Directions for this task:
Single out the lines of the material that contain "switch" and copy them.

------ Source material ------

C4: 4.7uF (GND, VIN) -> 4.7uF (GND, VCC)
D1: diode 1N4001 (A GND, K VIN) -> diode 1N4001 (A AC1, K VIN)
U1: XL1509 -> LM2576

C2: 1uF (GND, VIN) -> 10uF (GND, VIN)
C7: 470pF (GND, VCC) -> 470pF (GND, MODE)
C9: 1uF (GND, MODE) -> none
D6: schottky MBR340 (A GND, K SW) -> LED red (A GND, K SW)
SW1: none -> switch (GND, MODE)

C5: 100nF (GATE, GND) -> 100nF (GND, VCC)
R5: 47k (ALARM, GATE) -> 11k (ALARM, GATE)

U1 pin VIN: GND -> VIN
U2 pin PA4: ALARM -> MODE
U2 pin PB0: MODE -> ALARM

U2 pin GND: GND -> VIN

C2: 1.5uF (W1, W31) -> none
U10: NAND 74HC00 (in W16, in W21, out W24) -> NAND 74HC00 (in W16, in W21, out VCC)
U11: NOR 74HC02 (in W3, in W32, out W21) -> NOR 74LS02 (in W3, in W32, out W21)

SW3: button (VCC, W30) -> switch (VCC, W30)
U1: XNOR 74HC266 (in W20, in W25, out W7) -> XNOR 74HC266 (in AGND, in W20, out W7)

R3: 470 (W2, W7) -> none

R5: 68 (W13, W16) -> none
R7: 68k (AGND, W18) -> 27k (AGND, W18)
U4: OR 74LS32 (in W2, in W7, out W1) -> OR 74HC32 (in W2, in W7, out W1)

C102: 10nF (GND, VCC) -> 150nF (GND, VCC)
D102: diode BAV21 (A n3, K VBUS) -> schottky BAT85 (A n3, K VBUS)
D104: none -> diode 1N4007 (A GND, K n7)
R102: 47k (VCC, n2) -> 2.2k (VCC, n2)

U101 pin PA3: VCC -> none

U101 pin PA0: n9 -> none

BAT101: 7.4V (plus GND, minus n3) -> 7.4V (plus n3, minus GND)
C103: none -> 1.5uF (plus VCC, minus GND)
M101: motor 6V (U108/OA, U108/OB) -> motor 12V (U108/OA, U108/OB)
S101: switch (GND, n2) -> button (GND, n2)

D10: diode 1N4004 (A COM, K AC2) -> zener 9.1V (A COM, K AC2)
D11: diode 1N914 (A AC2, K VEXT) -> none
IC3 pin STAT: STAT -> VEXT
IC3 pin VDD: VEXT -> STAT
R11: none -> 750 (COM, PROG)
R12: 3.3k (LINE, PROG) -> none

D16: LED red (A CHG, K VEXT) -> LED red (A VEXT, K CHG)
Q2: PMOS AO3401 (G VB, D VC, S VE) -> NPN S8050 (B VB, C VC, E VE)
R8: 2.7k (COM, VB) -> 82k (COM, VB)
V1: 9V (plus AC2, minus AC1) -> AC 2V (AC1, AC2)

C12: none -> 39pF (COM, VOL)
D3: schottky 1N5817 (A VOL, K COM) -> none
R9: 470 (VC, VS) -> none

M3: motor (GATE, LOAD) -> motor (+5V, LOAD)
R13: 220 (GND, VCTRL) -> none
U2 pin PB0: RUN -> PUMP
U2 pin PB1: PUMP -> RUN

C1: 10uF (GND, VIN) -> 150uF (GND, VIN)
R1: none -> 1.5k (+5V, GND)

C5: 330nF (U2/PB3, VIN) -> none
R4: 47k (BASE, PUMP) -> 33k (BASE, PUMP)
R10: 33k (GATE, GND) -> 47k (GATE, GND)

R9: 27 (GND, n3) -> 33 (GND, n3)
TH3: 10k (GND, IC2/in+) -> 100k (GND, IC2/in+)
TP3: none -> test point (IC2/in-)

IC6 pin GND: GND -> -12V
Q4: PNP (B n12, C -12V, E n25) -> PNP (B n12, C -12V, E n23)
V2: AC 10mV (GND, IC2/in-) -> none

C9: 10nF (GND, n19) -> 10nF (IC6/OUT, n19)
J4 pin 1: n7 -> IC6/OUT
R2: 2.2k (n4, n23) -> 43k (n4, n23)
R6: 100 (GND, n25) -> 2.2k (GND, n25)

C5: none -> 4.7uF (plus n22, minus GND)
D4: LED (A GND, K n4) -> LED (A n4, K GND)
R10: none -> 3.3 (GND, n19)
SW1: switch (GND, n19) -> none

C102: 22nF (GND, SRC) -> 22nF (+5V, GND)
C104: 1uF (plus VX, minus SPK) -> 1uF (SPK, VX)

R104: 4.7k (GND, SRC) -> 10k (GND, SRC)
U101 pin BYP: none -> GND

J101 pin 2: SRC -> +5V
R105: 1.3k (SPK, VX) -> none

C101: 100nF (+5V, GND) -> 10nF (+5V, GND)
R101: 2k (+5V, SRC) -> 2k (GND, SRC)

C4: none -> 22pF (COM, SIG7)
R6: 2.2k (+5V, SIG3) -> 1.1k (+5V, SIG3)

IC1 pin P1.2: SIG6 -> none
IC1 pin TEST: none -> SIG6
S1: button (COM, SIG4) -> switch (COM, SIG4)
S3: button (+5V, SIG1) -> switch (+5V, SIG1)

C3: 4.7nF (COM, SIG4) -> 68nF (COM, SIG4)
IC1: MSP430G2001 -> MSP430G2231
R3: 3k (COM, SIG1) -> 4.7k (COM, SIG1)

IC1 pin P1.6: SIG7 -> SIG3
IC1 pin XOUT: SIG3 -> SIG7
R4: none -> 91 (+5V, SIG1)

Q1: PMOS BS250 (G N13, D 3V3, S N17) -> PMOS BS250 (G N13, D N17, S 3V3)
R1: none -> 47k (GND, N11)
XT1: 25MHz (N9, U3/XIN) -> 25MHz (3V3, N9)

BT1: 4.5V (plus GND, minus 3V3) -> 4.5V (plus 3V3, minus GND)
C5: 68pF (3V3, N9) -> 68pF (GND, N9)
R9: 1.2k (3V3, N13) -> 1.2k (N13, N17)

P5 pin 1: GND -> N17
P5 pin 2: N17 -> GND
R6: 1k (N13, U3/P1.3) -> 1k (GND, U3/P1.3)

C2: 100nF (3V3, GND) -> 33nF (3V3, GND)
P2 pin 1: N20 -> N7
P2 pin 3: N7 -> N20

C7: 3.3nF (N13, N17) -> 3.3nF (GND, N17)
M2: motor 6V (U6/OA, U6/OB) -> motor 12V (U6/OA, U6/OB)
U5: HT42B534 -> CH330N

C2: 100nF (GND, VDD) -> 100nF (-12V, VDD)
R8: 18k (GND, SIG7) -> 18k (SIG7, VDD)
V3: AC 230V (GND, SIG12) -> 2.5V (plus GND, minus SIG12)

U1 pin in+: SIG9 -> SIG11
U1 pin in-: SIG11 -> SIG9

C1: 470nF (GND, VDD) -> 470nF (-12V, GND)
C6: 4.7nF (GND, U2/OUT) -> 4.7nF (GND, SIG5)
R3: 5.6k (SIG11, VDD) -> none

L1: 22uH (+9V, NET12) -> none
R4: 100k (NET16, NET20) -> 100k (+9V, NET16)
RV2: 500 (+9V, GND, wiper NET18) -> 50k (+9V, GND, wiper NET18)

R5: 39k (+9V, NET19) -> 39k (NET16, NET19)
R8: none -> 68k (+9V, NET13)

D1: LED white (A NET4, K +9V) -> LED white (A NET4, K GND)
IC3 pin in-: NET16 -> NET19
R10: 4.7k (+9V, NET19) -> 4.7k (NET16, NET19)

------

Response:
SW1: none -> switch (GND, MODE)
SW3: button (VCC, W30) -> switch (VCC, W30)
S101: switch (GND, n2) -> button (GND, n2)
SW1: switch (GND, n19) -> none
S1: button (COM, SIG4) -> switch (COM, SIG4)
S3: button (+5V, SIG1) -> switch (+5V, SIG1)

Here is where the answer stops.